### Exercise details
There is one span to output from the data below: the lines starting at the line with "R110: 82k (GND, VB) -> 4.7k (GND, VB)" and ending at the line with "LS101: speaker 16R". Output it exactly, ends included, nothing more.

### Available data
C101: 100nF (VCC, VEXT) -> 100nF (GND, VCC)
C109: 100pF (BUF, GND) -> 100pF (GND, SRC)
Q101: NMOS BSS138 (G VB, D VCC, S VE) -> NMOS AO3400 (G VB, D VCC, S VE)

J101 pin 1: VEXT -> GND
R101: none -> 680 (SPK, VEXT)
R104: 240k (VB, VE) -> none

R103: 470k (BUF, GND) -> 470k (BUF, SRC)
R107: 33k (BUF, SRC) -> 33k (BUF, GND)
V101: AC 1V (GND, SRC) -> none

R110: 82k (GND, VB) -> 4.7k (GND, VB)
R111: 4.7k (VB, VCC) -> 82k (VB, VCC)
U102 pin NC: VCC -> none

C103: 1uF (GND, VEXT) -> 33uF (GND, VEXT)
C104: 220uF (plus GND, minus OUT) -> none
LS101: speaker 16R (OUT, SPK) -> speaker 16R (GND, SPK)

--

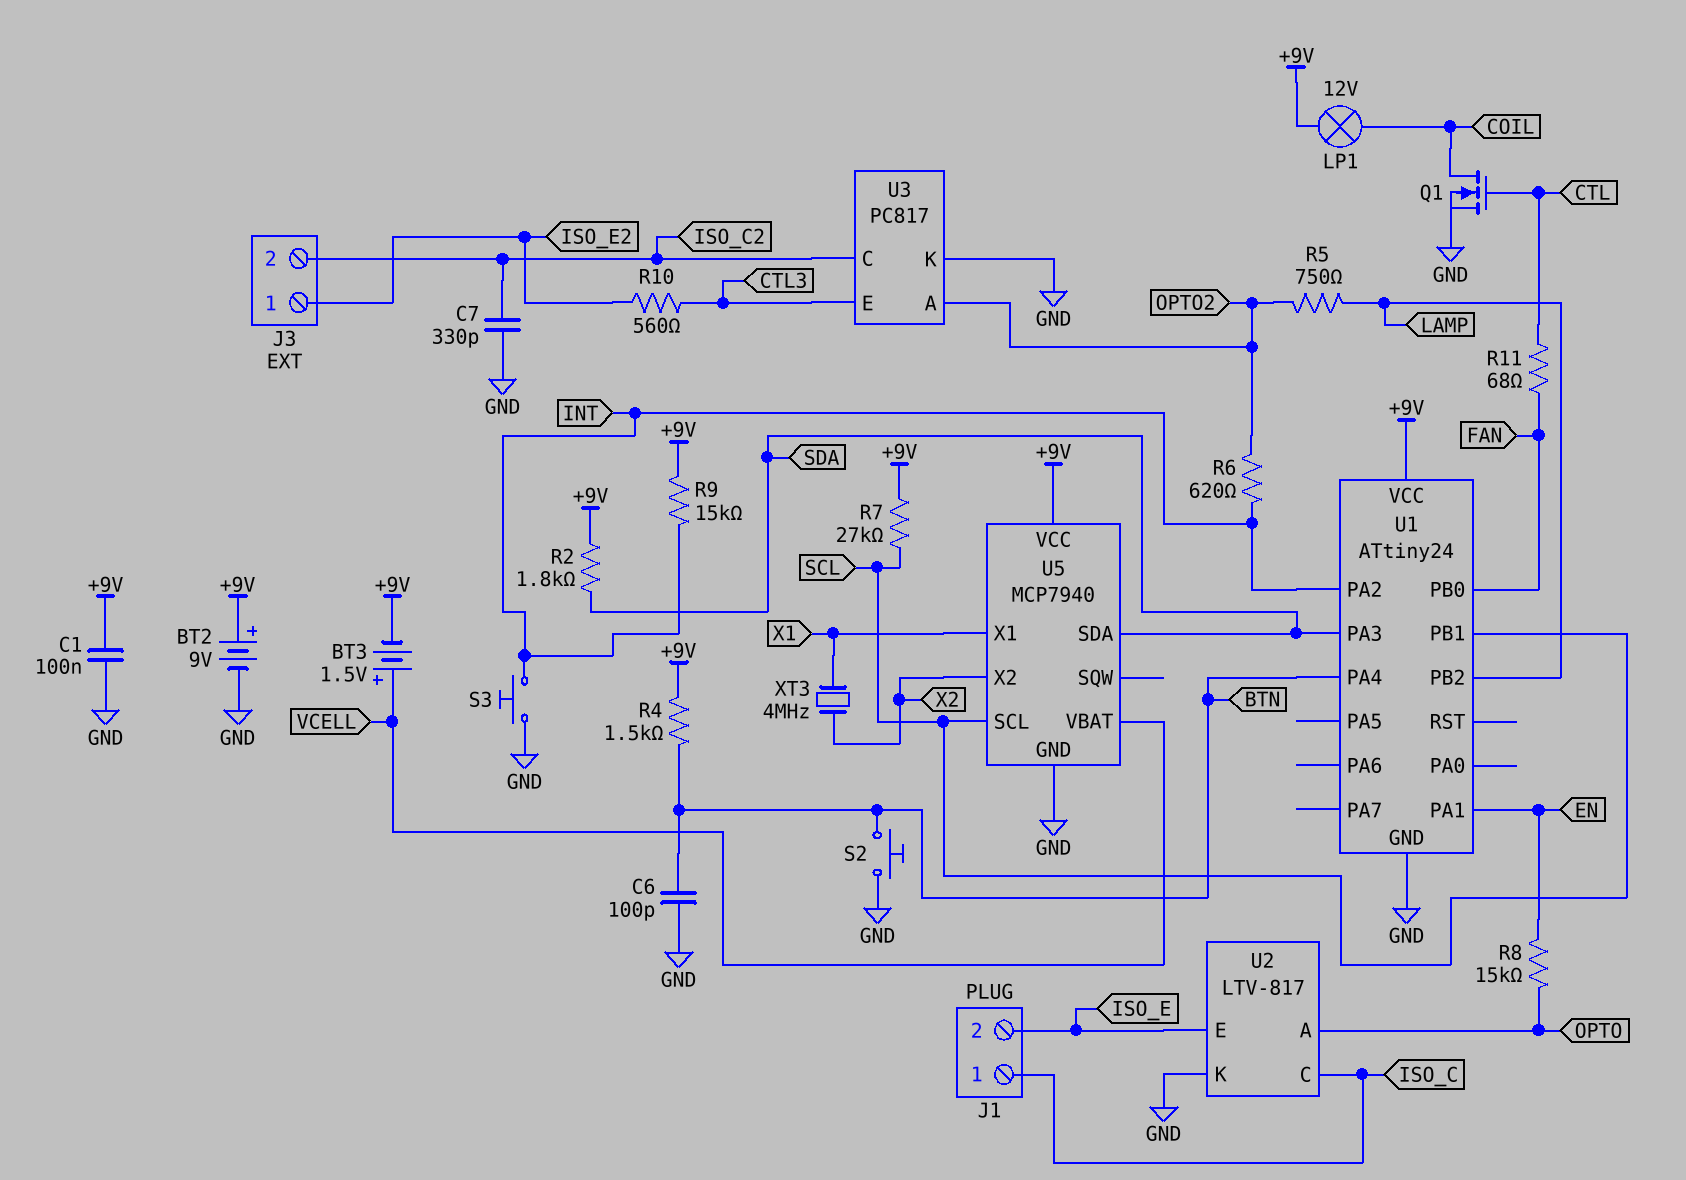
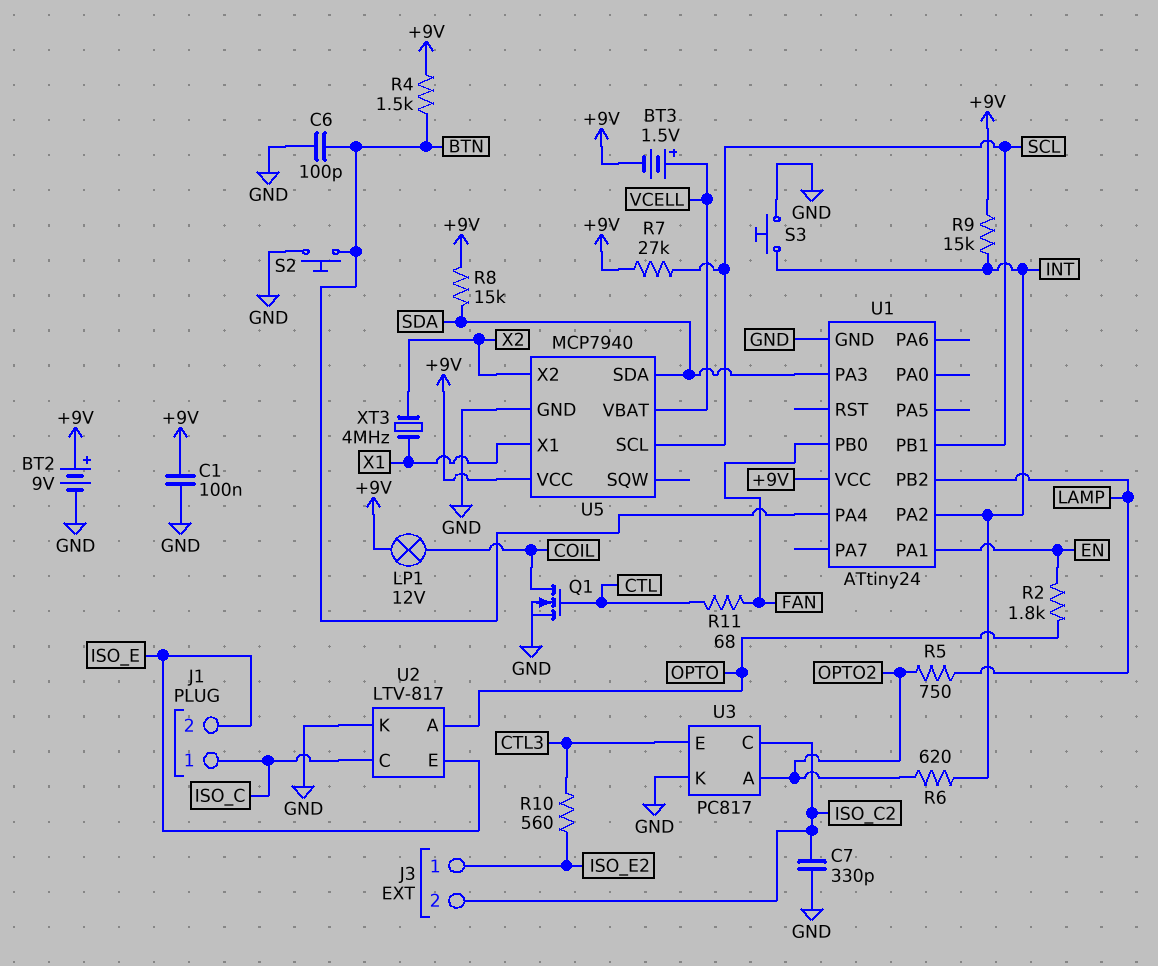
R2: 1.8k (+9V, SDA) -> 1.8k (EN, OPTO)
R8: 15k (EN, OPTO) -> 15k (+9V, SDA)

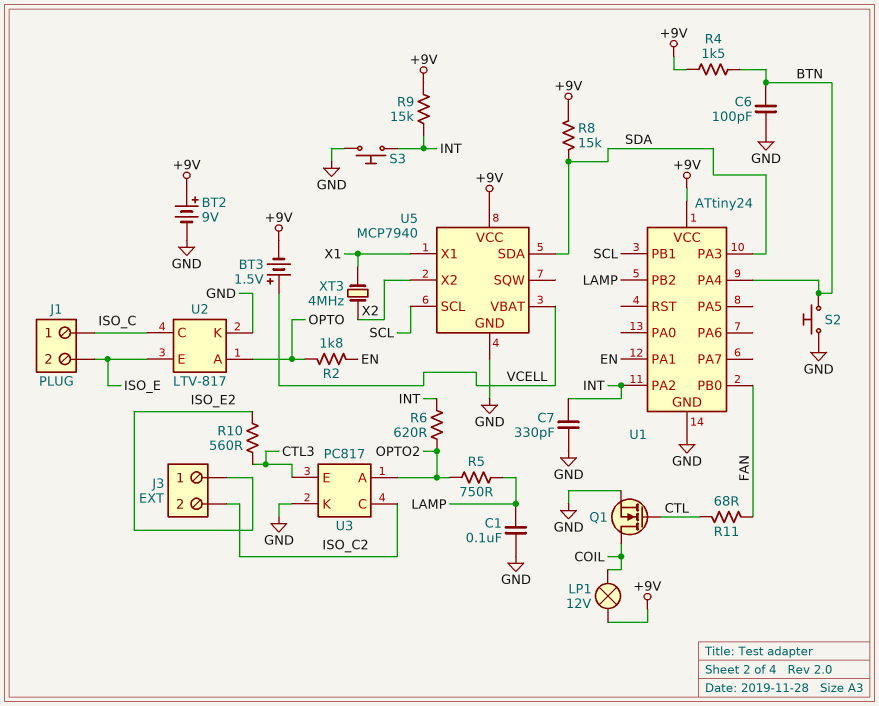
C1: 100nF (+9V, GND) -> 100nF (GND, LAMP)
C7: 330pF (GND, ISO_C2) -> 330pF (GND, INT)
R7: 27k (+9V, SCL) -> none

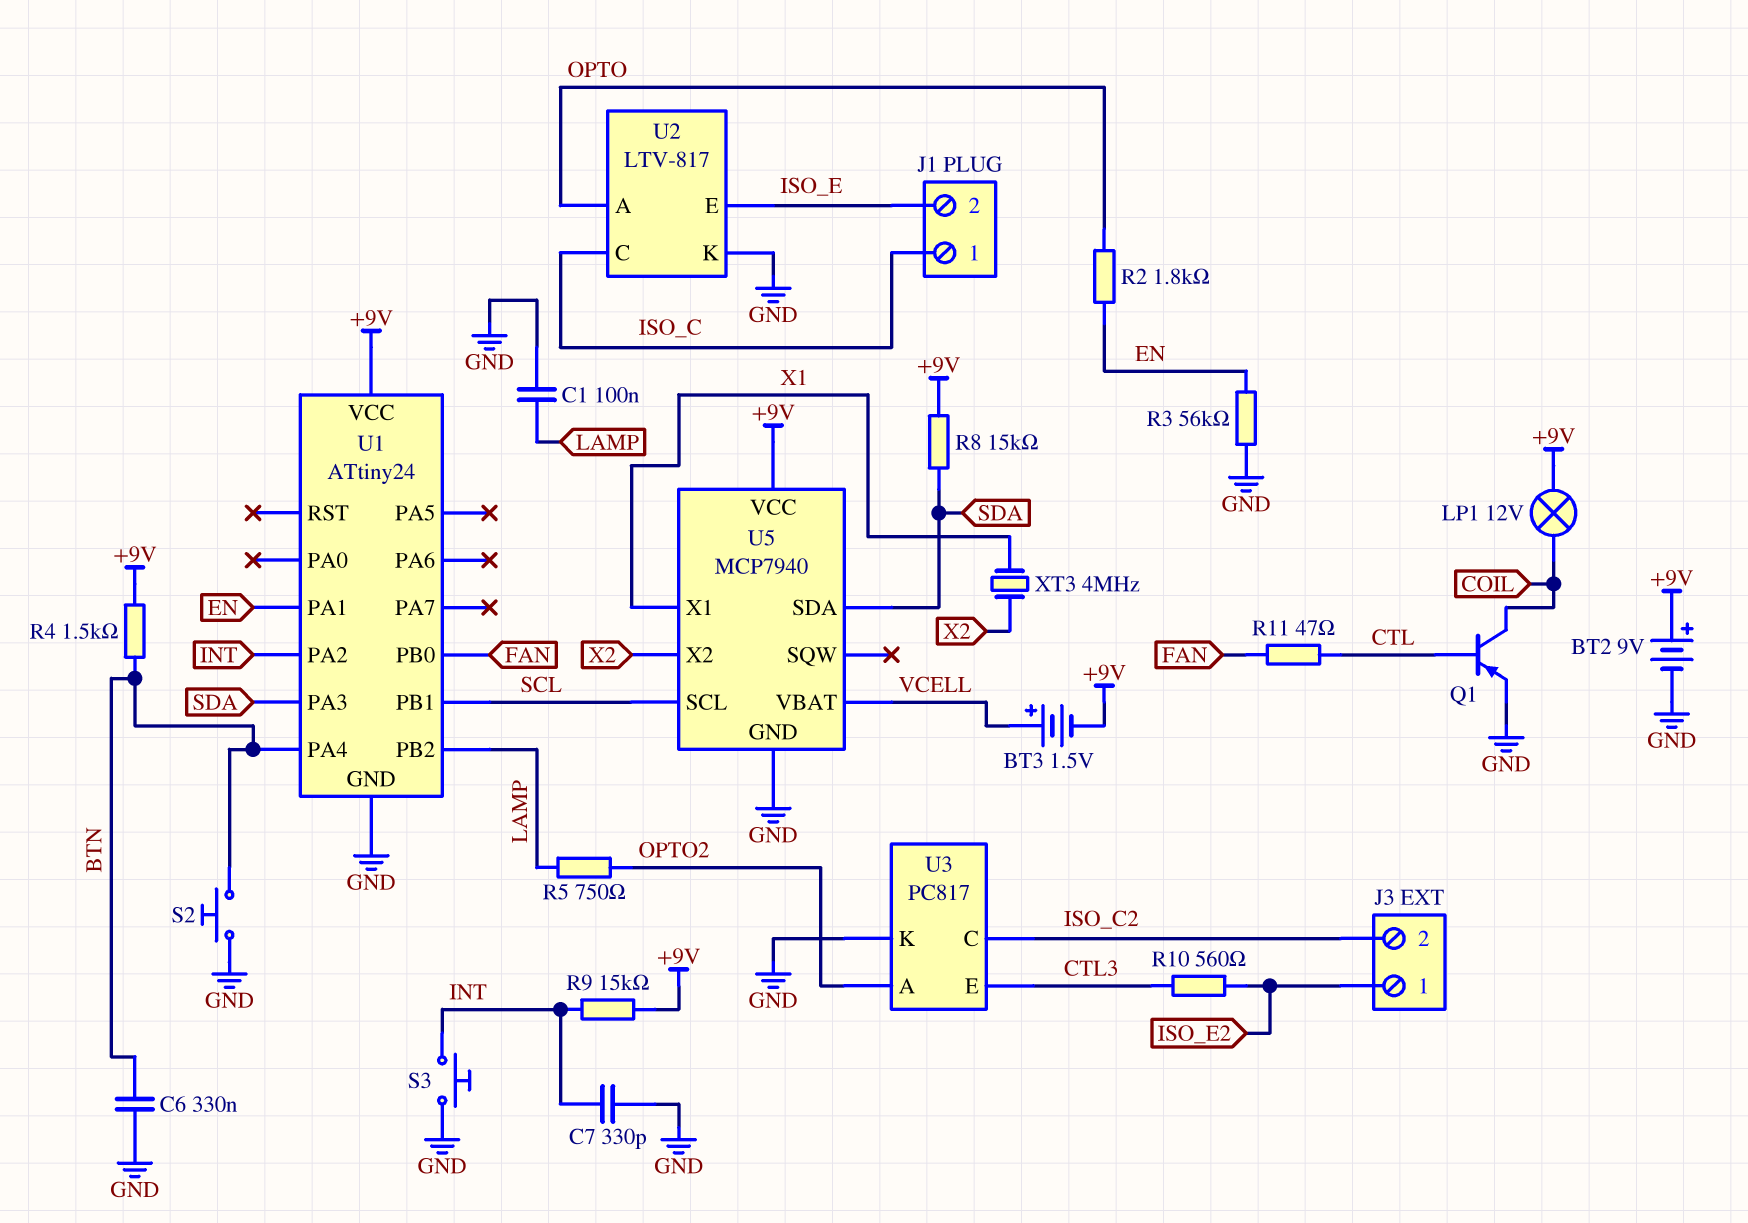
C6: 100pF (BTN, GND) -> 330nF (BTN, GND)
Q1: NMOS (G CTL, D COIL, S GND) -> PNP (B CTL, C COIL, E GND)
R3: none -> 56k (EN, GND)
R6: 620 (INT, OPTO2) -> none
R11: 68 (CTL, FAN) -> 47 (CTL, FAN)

### Answer area
R110: 82k (GND, VB) -> 4.7k (GND, VB)
R111: 4.7k (VB, VCC) -> 82k (VB, VCC)
U102 pin NC: VCC -> none

C103: 1uF (GND, VEXT) -> 33uF (GND, VEXT)
C104: 220uF (plus GND, minus OUT) -> none
LS101: speaker 16R (OUT, SPK) -> speaker 16R (GND, SPK)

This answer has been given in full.